======== Records supplied

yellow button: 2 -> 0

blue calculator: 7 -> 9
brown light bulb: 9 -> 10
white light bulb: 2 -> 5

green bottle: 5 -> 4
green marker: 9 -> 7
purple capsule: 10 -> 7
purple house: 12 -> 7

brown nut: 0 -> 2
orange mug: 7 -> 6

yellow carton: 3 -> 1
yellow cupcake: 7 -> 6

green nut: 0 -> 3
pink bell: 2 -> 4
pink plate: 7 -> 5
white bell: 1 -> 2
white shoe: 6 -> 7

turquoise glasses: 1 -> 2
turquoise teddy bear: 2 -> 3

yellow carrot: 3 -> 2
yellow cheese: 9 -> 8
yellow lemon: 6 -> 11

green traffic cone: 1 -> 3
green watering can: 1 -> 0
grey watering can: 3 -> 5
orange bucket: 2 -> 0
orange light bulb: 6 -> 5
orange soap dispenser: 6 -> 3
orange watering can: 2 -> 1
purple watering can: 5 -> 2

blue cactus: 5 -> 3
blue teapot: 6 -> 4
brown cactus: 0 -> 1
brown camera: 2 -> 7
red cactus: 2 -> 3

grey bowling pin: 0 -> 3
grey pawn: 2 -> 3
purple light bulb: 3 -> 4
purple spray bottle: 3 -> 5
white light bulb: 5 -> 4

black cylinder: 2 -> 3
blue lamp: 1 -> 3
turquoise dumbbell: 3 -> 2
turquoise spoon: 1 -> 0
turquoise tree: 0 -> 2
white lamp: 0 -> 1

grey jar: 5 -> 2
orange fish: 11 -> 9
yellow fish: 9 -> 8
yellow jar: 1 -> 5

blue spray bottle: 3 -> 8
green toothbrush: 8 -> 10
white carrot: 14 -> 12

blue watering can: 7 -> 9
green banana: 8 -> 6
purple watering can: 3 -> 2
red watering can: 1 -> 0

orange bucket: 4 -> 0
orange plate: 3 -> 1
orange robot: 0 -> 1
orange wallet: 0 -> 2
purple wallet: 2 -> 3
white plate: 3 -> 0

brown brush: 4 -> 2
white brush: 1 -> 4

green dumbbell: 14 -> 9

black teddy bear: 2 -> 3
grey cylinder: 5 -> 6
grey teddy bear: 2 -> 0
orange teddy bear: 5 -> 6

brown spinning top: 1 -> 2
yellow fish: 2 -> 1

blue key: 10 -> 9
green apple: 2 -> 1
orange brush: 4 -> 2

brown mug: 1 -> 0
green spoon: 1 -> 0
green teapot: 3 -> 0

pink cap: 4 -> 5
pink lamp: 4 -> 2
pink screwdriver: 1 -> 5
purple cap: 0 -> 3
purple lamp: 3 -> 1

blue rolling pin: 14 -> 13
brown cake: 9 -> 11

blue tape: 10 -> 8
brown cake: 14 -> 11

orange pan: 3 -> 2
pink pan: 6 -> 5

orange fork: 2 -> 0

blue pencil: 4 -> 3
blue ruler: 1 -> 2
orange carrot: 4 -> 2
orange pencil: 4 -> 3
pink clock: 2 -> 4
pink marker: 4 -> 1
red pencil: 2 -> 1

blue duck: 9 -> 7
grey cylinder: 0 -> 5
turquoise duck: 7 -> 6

================

* Work to complete *
What is needed is the number of lines in the data that hold the word "cactus", with nothing added.

* Reply *
3